Scene difference descriptions:
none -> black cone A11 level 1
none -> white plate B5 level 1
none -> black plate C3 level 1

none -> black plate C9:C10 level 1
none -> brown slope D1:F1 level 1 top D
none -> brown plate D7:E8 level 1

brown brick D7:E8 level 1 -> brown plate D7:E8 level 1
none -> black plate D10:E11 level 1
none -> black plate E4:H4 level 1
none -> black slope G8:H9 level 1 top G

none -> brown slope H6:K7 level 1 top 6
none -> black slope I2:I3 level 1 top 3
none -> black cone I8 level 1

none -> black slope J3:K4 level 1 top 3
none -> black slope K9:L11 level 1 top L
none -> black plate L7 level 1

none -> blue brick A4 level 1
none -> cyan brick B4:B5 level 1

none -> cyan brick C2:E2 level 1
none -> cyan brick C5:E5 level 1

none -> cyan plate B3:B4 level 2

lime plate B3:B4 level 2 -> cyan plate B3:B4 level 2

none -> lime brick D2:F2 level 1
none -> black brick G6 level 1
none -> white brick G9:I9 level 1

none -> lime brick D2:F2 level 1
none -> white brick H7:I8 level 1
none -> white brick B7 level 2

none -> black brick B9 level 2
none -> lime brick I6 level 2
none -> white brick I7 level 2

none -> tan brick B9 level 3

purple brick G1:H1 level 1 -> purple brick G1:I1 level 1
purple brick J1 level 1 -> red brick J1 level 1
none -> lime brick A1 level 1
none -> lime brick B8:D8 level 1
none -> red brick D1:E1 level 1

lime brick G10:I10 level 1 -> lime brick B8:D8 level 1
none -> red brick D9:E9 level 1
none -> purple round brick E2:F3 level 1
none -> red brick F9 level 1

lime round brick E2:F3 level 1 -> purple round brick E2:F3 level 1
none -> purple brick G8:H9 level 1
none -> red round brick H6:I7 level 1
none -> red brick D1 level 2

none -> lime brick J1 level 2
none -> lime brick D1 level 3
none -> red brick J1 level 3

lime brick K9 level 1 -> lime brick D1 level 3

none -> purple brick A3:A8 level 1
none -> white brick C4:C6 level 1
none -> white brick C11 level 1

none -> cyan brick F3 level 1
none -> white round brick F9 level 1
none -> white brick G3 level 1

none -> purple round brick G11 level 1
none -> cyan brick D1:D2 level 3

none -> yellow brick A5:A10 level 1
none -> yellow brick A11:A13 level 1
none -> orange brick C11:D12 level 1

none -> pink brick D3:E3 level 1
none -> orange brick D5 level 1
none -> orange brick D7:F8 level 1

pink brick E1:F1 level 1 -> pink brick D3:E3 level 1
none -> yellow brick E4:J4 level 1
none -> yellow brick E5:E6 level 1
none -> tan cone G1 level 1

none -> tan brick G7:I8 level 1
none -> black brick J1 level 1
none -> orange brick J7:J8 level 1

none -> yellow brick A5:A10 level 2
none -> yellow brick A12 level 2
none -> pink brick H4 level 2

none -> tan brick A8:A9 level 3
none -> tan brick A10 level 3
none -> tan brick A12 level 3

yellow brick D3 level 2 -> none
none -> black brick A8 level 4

**How to complete this task:** Determine how many lines in the data contain the string "slope", and give the number only.

**Reply:** 6